● EXERCISE REQUIREMENTS: All lines from the one with "(279, 137) = (415, 91): purple" through the close of the records below are to be set down exactly, and no others.

(Object tracking records)
- - - -
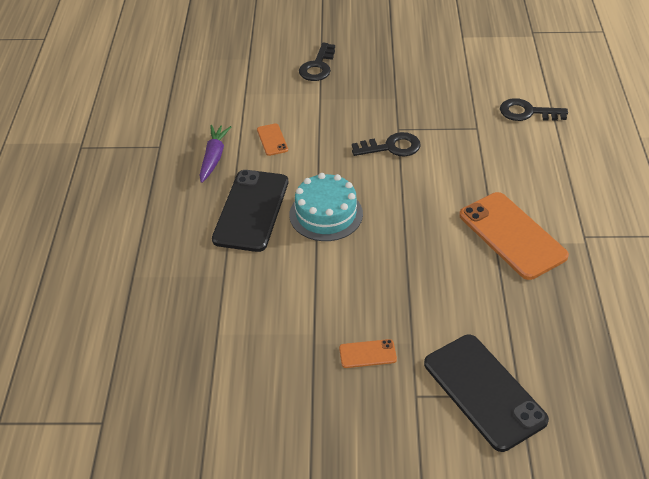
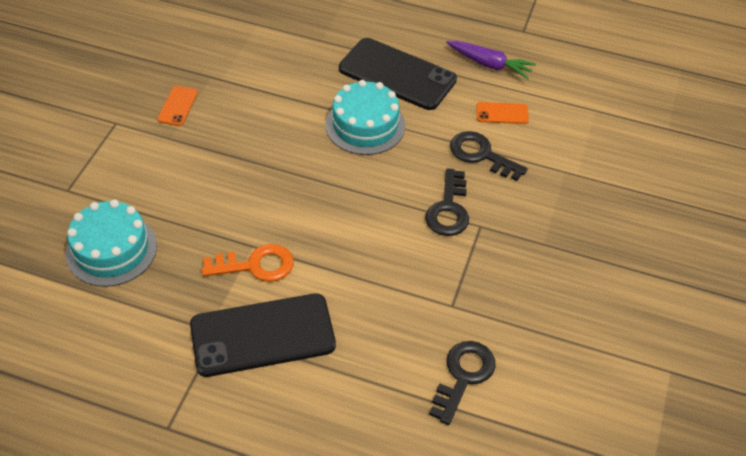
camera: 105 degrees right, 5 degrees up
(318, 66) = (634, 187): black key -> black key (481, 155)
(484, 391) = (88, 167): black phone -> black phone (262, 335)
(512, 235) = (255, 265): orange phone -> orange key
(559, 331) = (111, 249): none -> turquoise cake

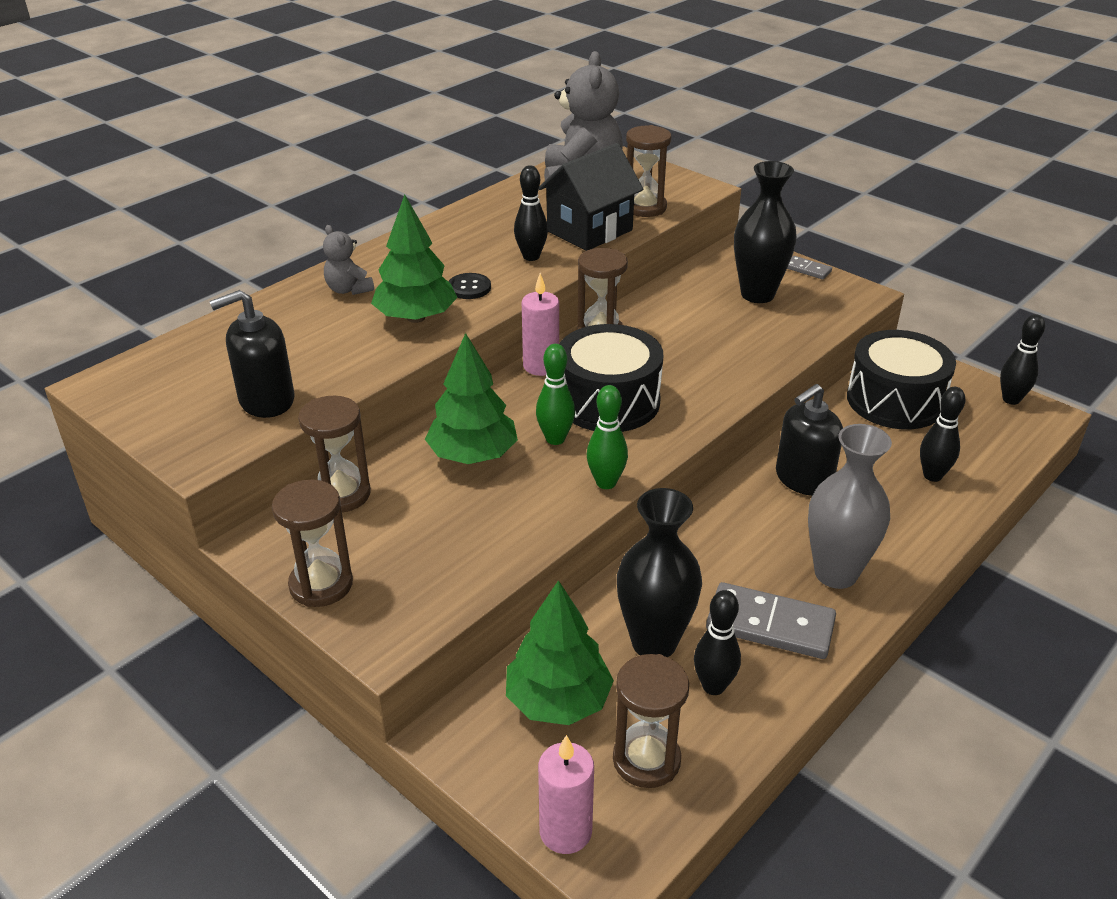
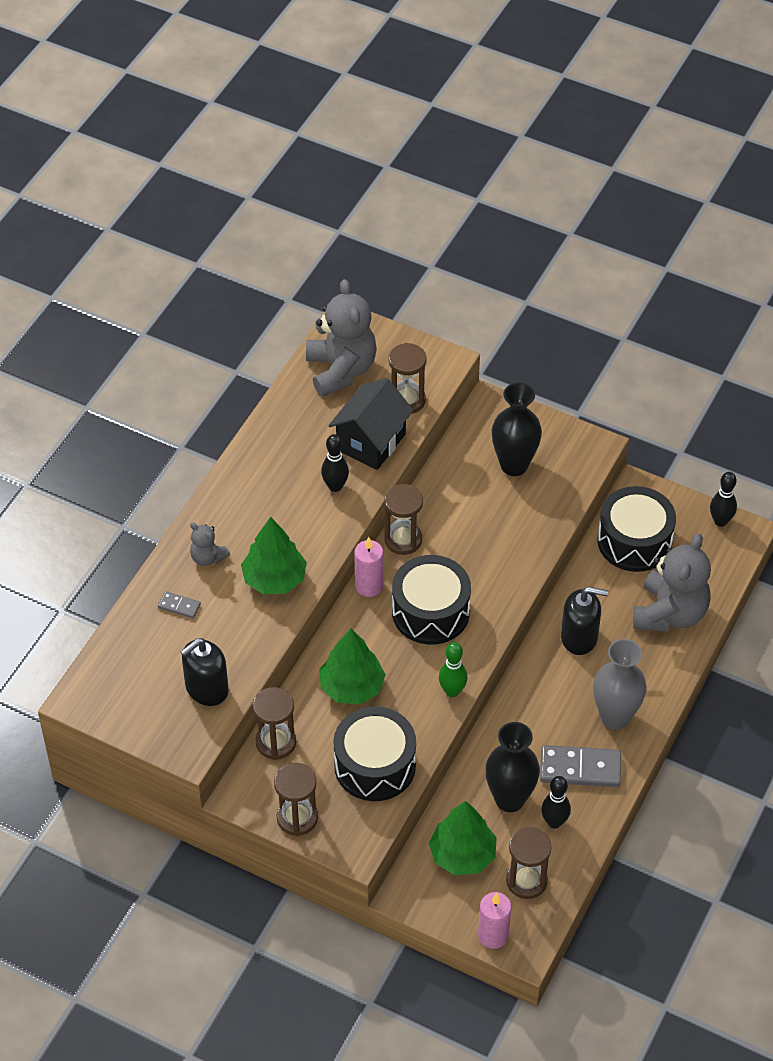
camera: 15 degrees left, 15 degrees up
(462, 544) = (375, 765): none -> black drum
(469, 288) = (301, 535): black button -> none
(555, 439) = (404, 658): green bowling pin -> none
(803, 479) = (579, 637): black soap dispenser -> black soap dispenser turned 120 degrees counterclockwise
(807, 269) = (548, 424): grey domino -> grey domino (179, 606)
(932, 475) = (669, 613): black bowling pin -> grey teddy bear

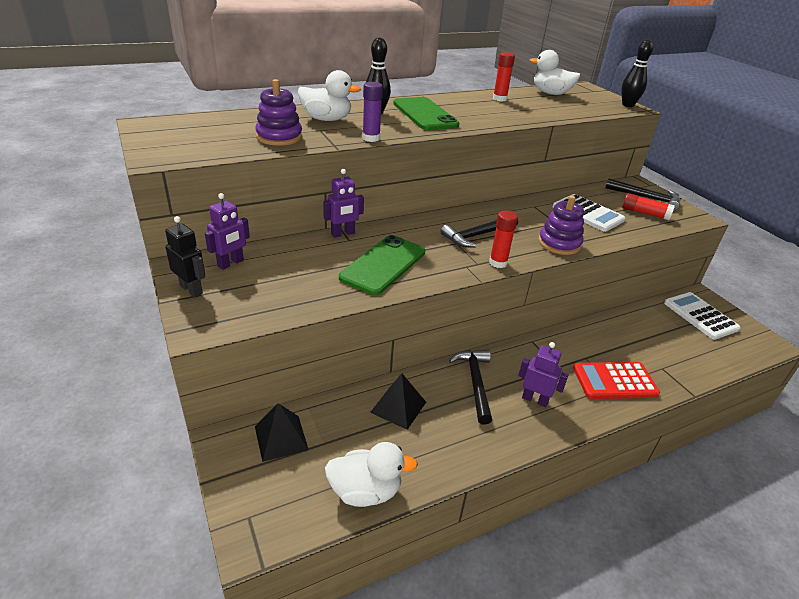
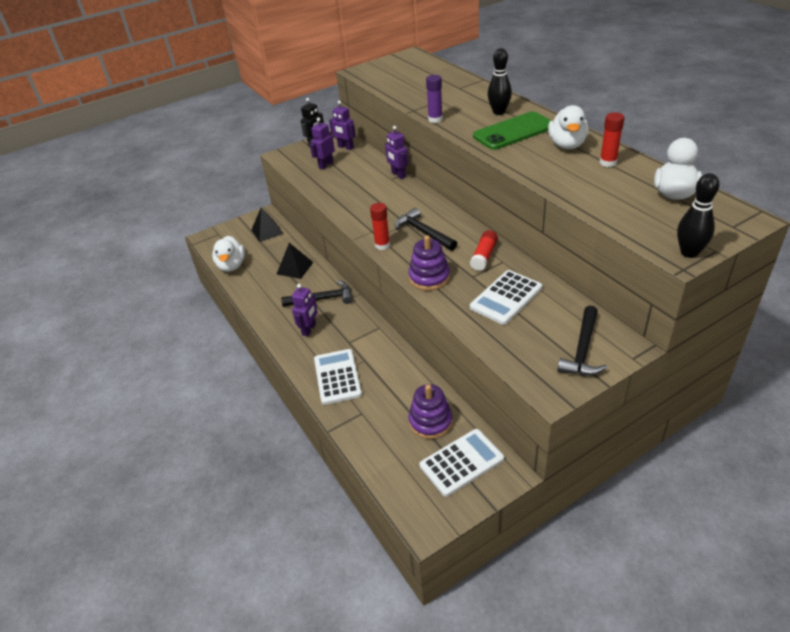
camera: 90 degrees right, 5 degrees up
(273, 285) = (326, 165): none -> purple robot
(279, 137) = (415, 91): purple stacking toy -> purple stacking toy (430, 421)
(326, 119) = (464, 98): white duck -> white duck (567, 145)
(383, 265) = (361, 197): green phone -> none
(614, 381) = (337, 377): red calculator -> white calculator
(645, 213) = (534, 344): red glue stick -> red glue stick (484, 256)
- - - -
● THE ANSWER:
(279, 137) = (415, 91): purple stacking toy -> purple stacking toy (430, 421)
(326, 119) = (464, 98): white duck -> white duck (567, 145)
(383, 265) = (361, 197): green phone -> none
(614, 381) = (337, 377): red calculator -> white calculator
(645, 213) = (534, 344): red glue stick -> red glue stick (484, 256)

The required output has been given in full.